- [Your goal] Range to output from the entries below: the line containing "SONAR2 pin GND: 3V3 -> GND" through the line containing "TFT1 pin RES: RX -> D11". Set it down exactly, ends included, nothing else.

- [Source information]
Segment Open
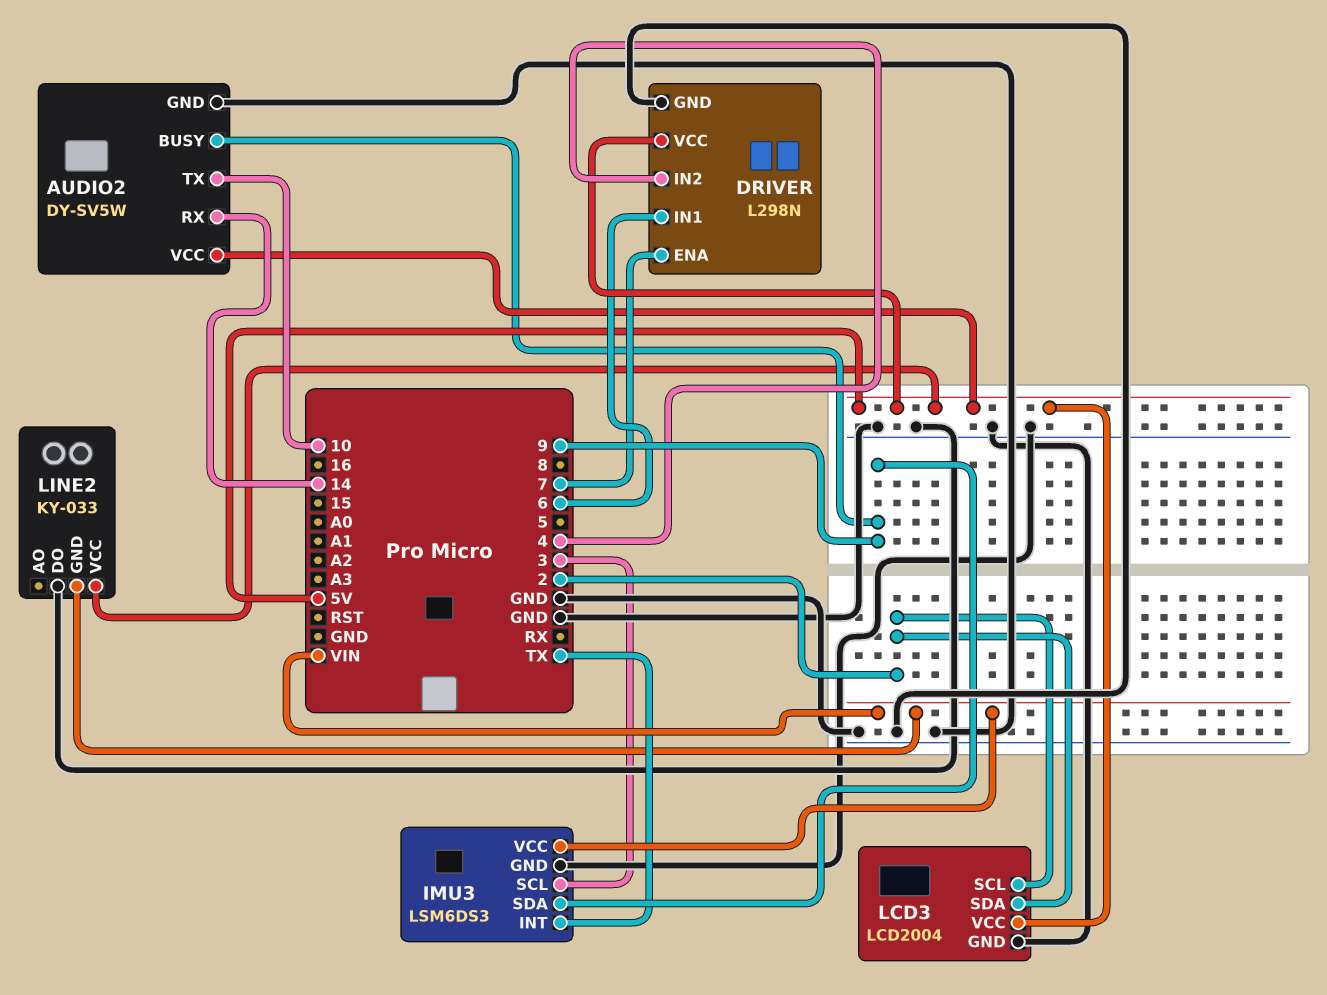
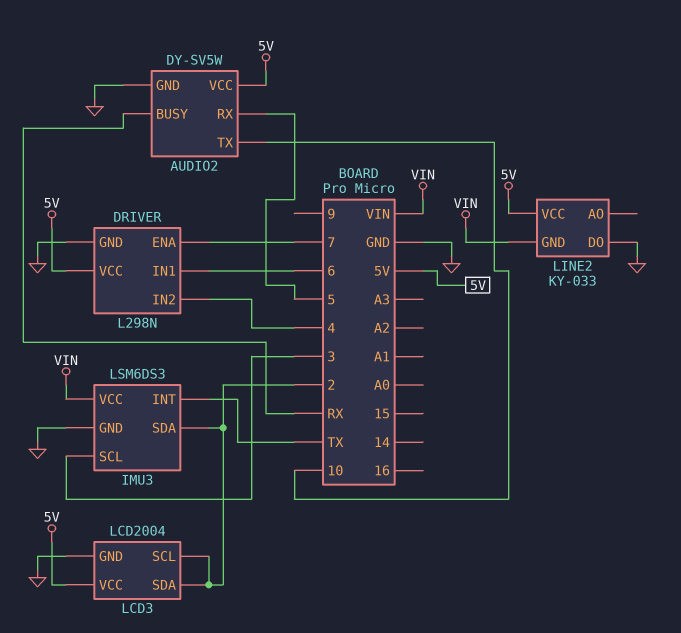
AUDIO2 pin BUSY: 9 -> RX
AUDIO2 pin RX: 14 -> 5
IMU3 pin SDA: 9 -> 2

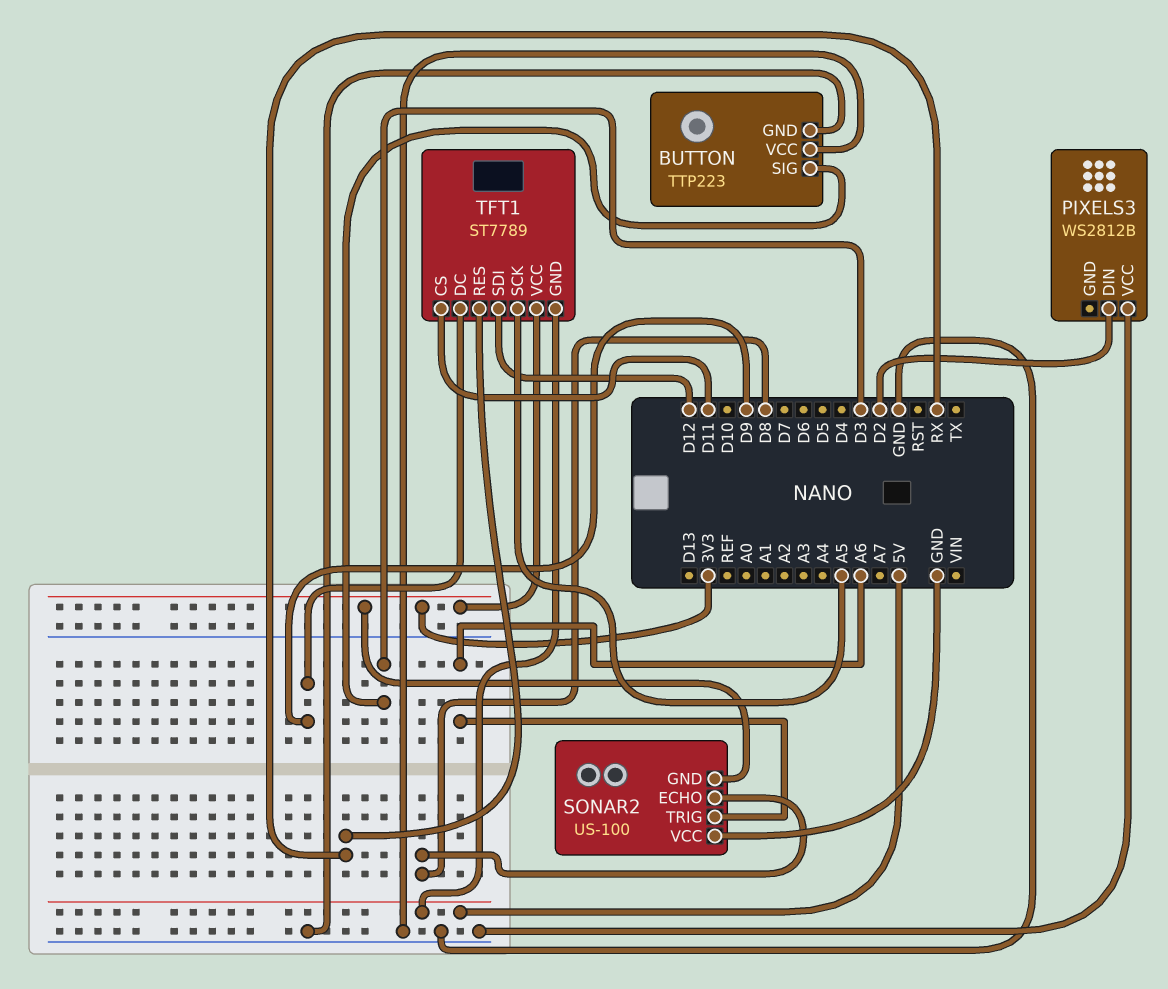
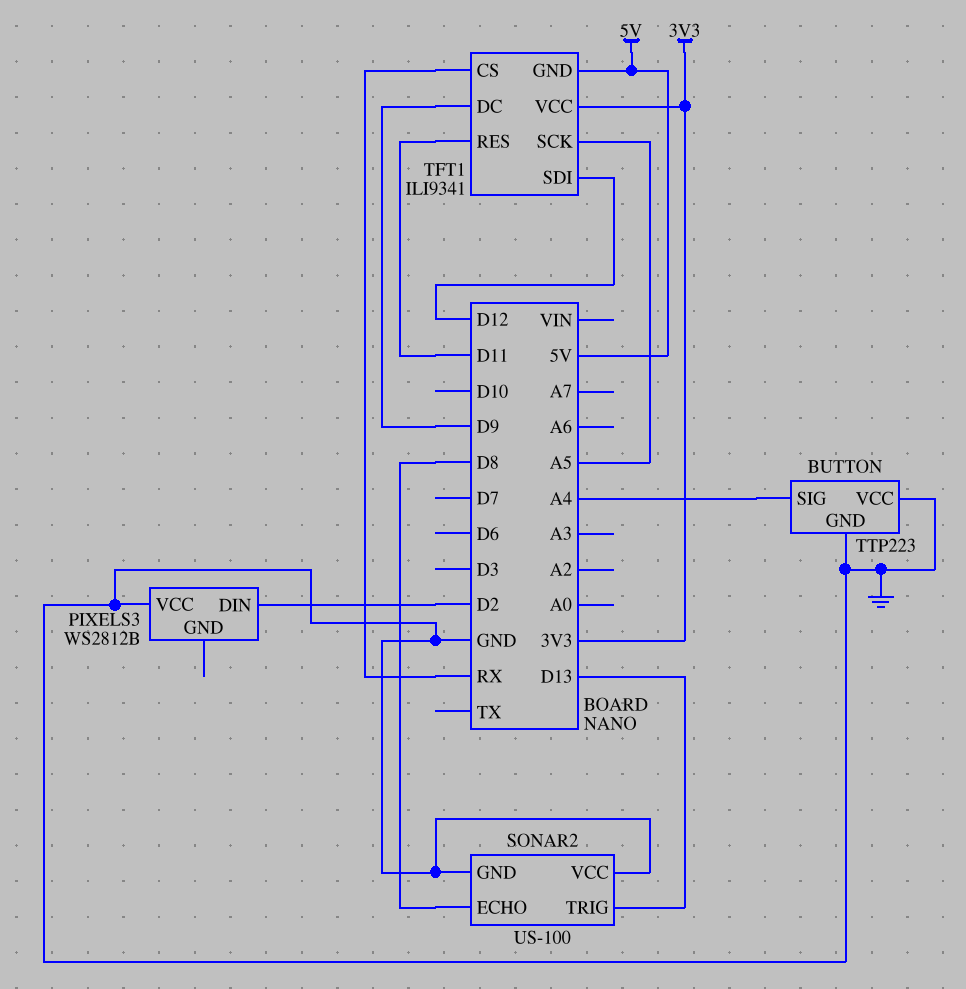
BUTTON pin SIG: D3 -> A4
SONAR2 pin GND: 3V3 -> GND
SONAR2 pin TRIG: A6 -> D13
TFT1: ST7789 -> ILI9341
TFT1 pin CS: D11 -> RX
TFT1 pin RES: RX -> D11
Segment Closed
Segment Open
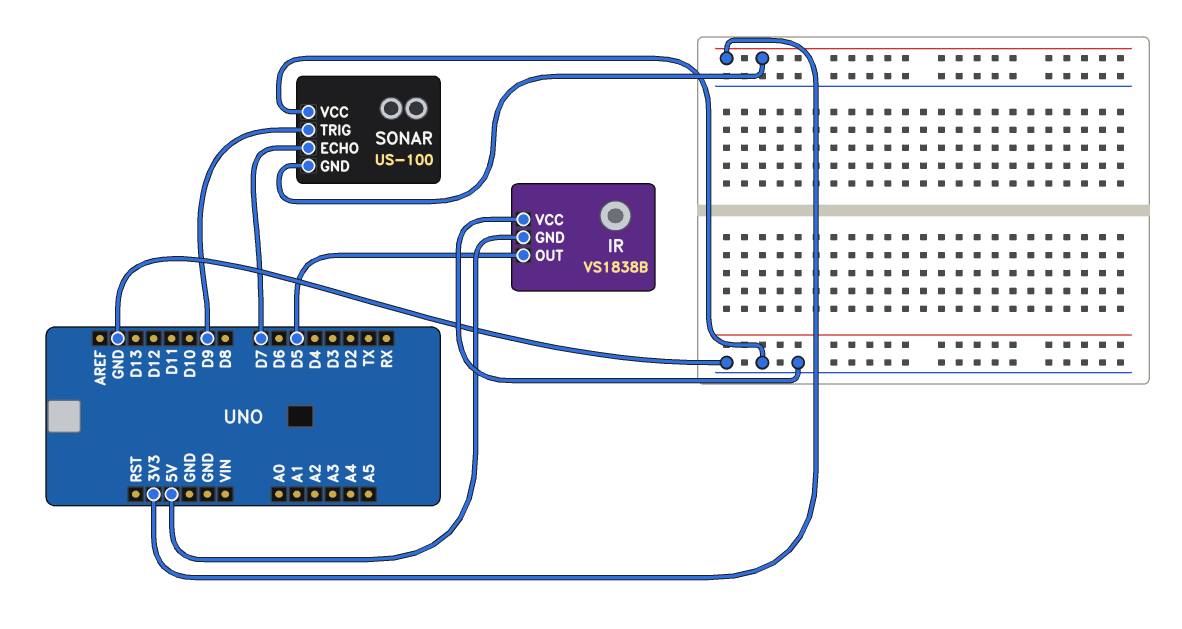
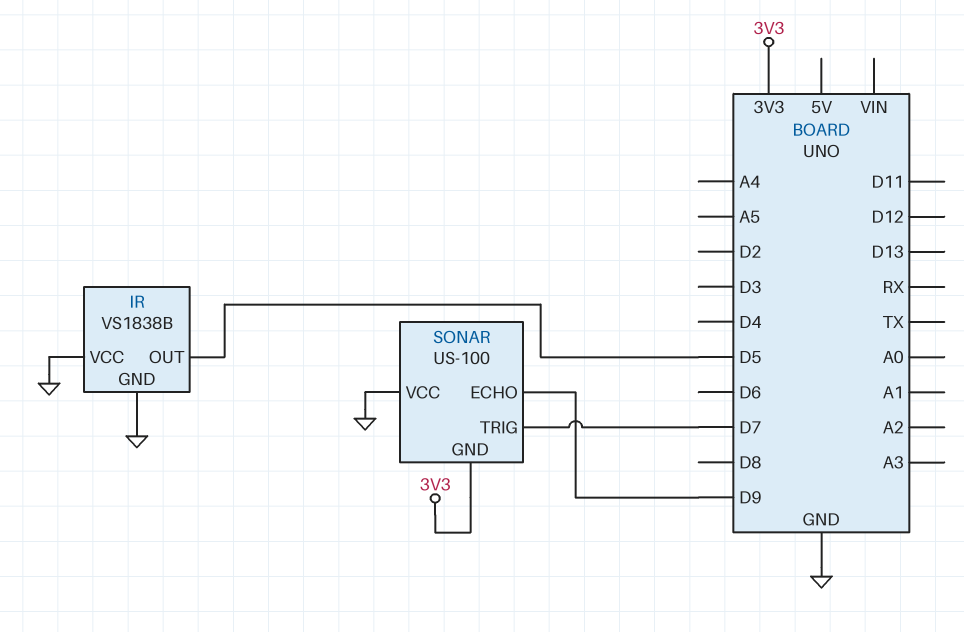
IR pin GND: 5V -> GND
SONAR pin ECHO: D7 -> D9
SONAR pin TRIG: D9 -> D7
Segment Closed
- [Solution for this exercise]
SONAR2 pin GND: 3V3 -> GND
SONAR2 pin TRIG: A6 -> D13
TFT1: ST7789 -> ILI9341
TFT1 pin CS: D11 -> RX
TFT1 pin RES: RX -> D11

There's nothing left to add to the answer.